(Change detection data)
------------------------------------------------------------

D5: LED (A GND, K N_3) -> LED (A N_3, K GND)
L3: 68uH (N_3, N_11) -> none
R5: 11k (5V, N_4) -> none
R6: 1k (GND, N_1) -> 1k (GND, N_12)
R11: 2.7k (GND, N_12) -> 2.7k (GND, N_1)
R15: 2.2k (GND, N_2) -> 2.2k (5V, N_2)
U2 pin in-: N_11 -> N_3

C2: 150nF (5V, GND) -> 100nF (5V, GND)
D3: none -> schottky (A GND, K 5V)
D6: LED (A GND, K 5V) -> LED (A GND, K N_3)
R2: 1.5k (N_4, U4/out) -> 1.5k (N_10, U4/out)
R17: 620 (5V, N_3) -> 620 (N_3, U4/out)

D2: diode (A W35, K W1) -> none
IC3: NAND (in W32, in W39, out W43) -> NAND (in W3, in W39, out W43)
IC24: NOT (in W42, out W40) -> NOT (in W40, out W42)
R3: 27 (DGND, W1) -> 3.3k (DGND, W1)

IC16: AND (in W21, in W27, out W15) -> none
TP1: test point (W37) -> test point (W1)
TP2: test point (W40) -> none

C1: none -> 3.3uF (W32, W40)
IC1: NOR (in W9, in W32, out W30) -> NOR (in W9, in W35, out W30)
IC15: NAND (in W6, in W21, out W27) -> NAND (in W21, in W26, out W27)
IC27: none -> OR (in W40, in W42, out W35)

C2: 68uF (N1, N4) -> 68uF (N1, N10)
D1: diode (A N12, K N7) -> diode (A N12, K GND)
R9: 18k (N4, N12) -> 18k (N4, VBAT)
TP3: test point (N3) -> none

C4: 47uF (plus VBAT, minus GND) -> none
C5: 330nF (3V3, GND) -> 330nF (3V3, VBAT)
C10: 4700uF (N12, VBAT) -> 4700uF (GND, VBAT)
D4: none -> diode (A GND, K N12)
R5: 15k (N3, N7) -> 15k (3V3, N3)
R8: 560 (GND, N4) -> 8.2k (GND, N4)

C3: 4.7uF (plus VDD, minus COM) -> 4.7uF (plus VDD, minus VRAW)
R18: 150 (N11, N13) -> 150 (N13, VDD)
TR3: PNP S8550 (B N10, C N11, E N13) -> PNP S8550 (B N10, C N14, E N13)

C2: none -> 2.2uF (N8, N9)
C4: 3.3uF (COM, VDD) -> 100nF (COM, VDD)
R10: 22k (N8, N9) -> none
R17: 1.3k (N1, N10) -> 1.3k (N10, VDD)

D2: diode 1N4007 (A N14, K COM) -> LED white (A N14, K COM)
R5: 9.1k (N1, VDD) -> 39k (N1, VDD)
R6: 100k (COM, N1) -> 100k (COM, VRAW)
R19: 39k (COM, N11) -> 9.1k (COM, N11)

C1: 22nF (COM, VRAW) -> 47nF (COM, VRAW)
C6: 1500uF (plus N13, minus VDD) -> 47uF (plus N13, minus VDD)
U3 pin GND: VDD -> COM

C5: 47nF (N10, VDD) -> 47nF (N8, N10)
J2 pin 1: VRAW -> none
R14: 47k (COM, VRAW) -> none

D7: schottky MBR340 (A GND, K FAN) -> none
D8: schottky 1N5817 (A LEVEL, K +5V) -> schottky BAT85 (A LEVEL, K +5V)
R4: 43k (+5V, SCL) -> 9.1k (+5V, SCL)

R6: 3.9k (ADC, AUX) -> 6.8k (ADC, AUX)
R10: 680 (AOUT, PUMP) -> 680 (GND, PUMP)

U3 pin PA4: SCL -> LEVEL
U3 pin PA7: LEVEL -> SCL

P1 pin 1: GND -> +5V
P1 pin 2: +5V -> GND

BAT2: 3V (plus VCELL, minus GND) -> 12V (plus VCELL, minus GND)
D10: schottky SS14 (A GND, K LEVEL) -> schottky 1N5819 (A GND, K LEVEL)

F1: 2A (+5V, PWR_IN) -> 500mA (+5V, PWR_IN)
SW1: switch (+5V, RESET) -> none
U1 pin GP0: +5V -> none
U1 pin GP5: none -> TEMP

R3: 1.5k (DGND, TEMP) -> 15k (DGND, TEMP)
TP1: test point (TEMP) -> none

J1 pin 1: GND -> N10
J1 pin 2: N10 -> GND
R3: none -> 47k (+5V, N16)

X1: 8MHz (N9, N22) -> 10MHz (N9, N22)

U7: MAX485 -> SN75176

------------------------------------------------------------

**What to do**
Retype only this portion of the data above: the line containing "IC16: AND (in W21, in W27, out W15) -> none", the line containing "C2: none -> 2.2uF (N8, N9)", and all lines between them, exactly.

**Completed task**
IC16: AND (in W21, in W27, out W15) -> none
TP1: test point (W37) -> test point (W1)
TP2: test point (W40) -> none

C1: none -> 3.3uF (W32, W40)
IC1: NOR (in W9, in W32, out W30) -> NOR (in W9, in W35, out W30)
IC15: NAND (in W6, in W21, out W27) -> NAND (in W21, in W26, out W27)
IC27: none -> OR (in W40, in W42, out W35)

C2: 68uF (N1, N4) -> 68uF (N1, N10)
D1: diode (A N12, K N7) -> diode (A N12, K GND)
R9: 18k (N4, N12) -> 18k (N4, VBAT)
TP3: test point (N3) -> none

C4: 47uF (plus VBAT, minus GND) -> none
C5: 330nF (3V3, GND) -> 330nF (3V3, VBAT)
C10: 4700uF (N12, VBAT) -> 4700uF (GND, VBAT)
D4: none -> diode (A GND, K N12)
R5: 15k (N3, N7) -> 15k (3V3, N3)
R8: 560 (GND, N4) -> 8.2k (GND, N4)

C3: 4.7uF (plus VDD, minus COM) -> 4.7uF (plus VDD, minus VRAW)
R18: 150 (N11, N13) -> 150 (N13, VDD)
TR3: PNP S8550 (B N10, C N11, E N13) -> PNP S8550 (B N10, C N14, E N13)

C2: none -> 2.2uF (N8, N9)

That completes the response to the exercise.